# REQUIRED WORK
Will you quote all of the entries, word for word?
══════════
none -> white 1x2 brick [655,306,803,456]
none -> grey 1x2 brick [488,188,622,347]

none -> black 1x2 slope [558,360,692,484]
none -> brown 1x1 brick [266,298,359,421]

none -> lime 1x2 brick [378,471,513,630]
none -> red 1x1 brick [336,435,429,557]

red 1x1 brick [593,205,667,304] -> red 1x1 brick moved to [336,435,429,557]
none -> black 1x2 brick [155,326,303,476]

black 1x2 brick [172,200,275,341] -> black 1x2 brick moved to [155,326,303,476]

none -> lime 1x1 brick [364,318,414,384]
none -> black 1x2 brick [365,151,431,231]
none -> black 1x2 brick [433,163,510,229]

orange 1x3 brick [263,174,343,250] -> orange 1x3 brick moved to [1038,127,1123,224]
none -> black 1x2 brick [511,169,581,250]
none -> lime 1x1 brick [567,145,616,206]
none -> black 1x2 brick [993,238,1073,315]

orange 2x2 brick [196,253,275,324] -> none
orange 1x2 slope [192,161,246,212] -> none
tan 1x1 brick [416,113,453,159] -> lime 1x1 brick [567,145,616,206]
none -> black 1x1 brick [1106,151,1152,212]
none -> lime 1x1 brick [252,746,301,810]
══════════
# EXPECTED ANSWER
none -> white 1x2 brick [655,306,803,456]
none -> grey 1x2 brick [488,188,622,347]

none -> black 1x2 slope [558,360,692,484]
none -> brown 1x1 brick [266,298,359,421]

none -> lime 1x2 brick [378,471,513,630]
none -> red 1x1 brick [336,435,429,557]

red 1x1 brick [593,205,667,304] -> red 1x1 brick moved to [336,435,429,557]
none -> black 1x2 brick [155,326,303,476]

black 1x2 brick [172,200,275,341] -> black 1x2 brick moved to [155,326,303,476]

none -> lime 1x1 brick [364,318,414,384]
none -> black 1x2 brick [365,151,431,231]
none -> black 1x2 brick [433,163,510,229]

orange 1x3 brick [263,174,343,250] -> orange 1x3 brick moved to [1038,127,1123,224]
none -> black 1x2 brick [511,169,581,250]
none -> lime 1x1 brick [567,145,616,206]
none -> black 1x2 brick [993,238,1073,315]

orange 2x2 brick [196,253,275,324] -> none
orange 1x2 slope [192,161,246,212] -> none
tan 1x1 brick [416,113,453,159] -> lime 1x1 brick [567,145,616,206]
none -> black 1x1 brick [1106,151,1152,212]
none -> lime 1x1 brick [252,746,301,810]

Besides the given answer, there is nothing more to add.